Data to process –
□ □ □ □ □

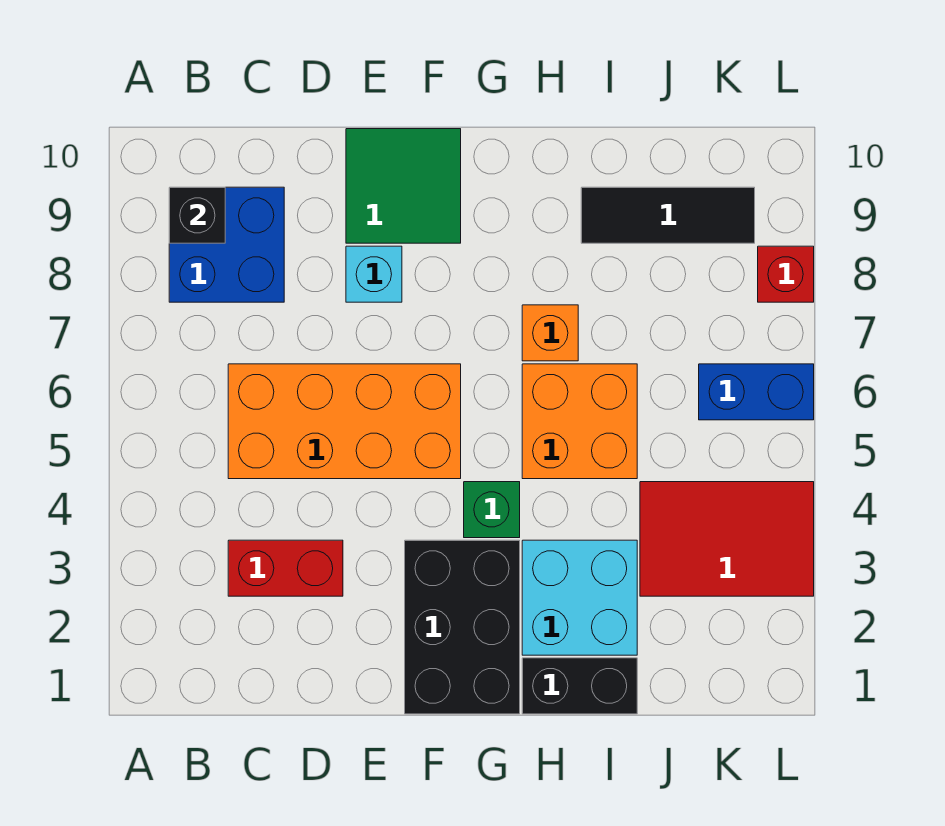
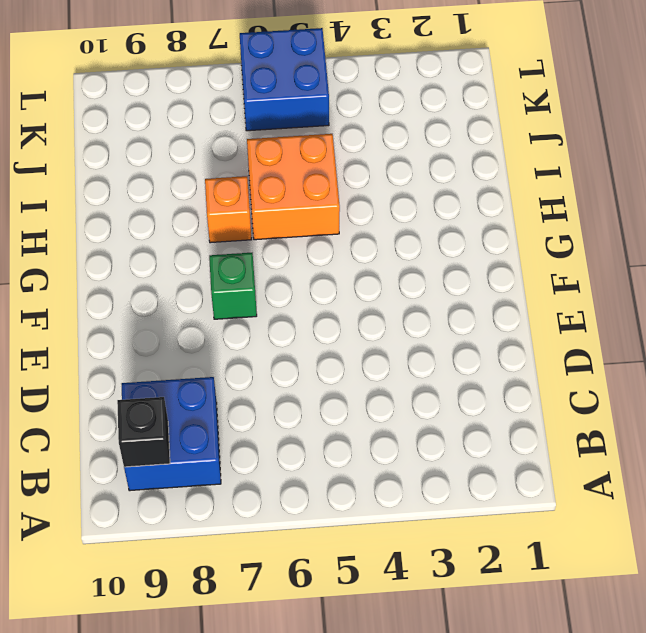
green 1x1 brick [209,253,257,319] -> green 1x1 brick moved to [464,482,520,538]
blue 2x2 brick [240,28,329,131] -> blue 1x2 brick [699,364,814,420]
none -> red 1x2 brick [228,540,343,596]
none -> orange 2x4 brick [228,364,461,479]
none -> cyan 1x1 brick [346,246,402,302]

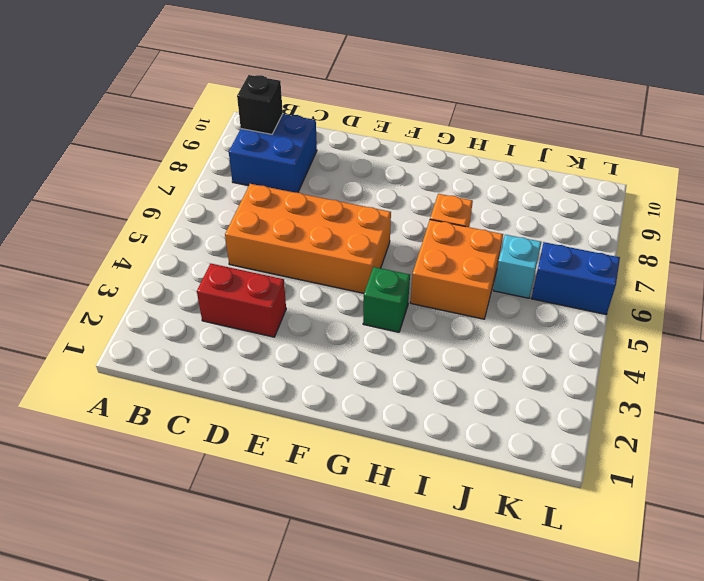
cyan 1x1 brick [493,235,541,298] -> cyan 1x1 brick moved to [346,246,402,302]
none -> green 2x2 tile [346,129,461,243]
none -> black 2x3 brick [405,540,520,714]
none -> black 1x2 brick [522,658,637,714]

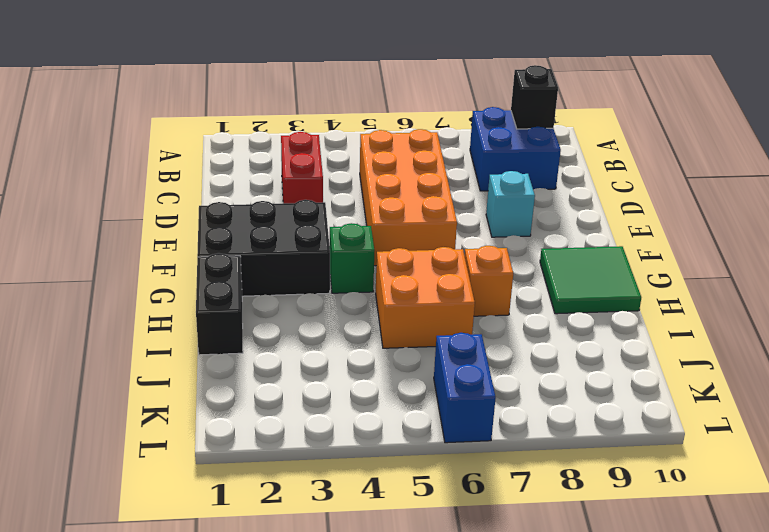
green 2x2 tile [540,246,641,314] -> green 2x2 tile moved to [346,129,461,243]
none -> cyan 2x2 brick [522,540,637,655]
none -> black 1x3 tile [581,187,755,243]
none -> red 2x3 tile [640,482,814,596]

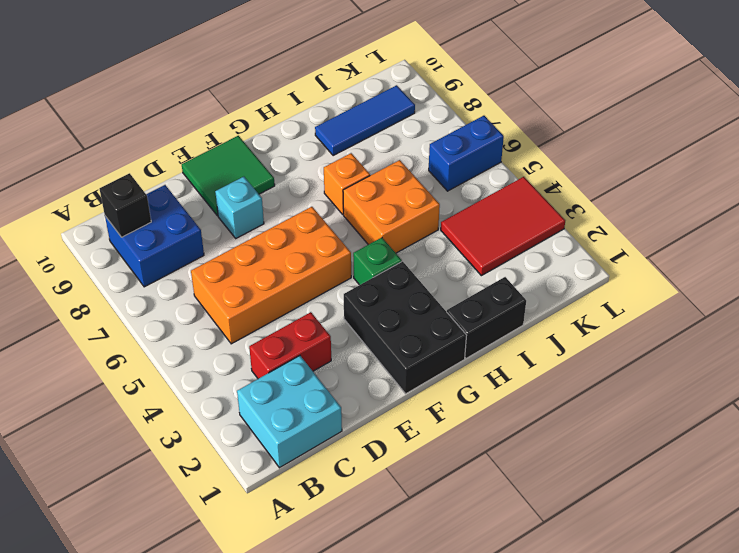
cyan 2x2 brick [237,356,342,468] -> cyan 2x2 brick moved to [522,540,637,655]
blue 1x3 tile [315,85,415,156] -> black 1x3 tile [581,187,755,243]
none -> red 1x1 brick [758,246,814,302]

□ □ □ □ □

Filter the entries above and copy only the lines that hold "cyan".

Answer below –
none -> cyan 1x1 brick [346,246,402,302]
cyan 1x1 brick [493,235,541,298] -> cyan 1x1 brick moved to [346,246,402,302]
none -> cyan 2x2 brick [522,540,637,655]
cyan 2x2 brick [237,356,342,468] -> cyan 2x2 brick moved to [522,540,637,655]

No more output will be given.